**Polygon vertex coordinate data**
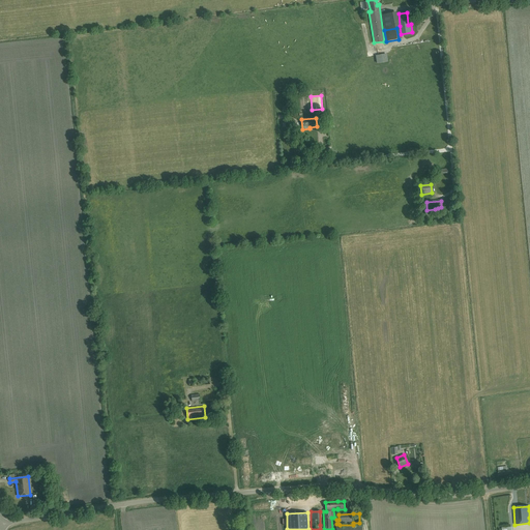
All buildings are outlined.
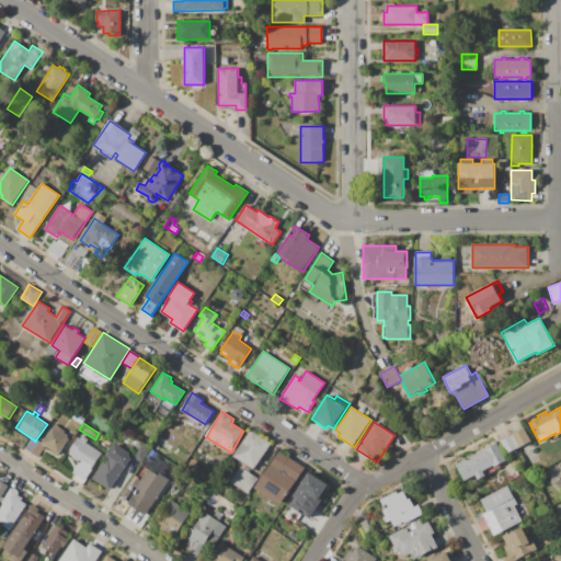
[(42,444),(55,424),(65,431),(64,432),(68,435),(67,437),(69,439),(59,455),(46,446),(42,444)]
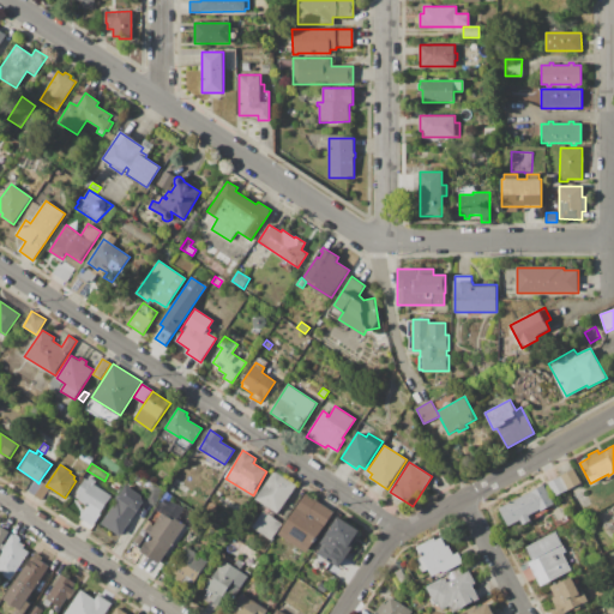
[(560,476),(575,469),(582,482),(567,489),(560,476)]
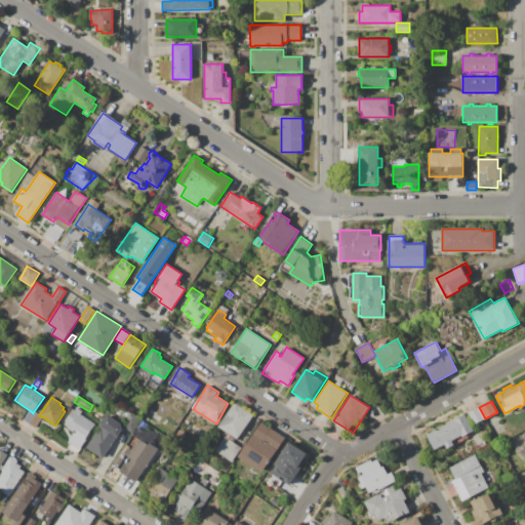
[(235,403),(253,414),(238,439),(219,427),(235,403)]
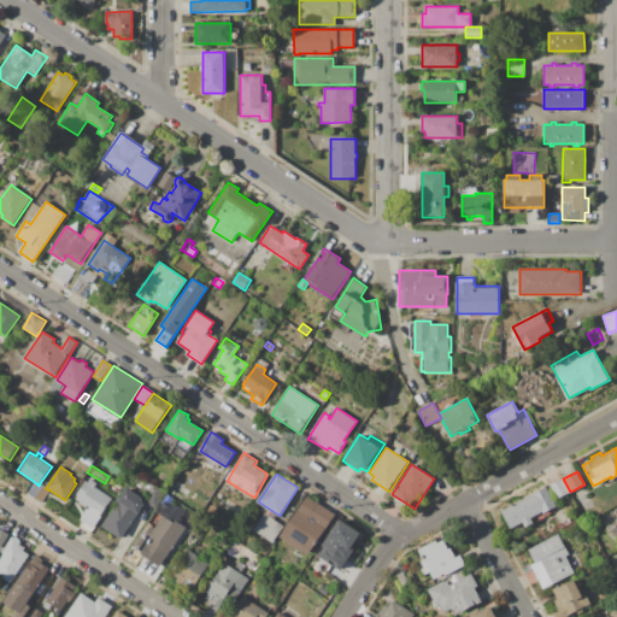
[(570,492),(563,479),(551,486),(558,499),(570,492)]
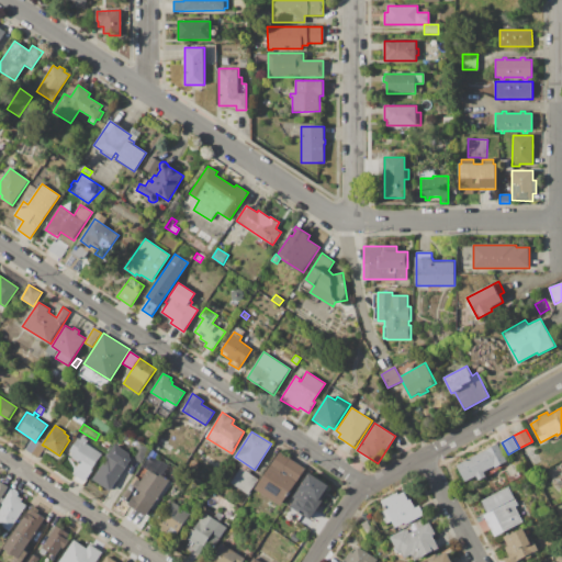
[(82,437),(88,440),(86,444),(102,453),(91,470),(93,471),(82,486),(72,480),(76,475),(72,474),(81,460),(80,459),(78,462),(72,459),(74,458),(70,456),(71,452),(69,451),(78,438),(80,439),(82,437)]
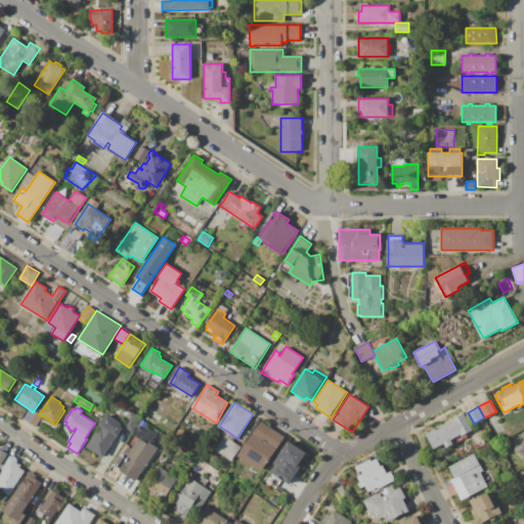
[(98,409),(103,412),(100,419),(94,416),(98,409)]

**REQUIRED ACTION**
Give the entries above again in full and exactly, but not the pictures.

**RESPONSE TO THE EXERCISE**
All buildings are outlined.
[(42,444),(55,424),(65,431),(64,432),(68,435),(67,437),(69,439),(59,455),(46,446),(42,444)]
[(560,476),(575,469),(582,482),(567,489),(560,476)]
[(235,403),(253,414),(238,439),(219,427),(235,403)]
[(570,492),(563,479),(551,486),(558,499),(570,492)]
[(82,437),(88,440),(86,444),(102,453),(91,470),(93,471),(82,486),(72,480),(76,475),(72,474),(81,460),(80,459),(78,462),(72,459),(74,458),(70,456),(71,452),(69,451),(78,438),(80,439),(82,437)]
[(98,409),(103,412),(100,419),(94,416),(98,409)]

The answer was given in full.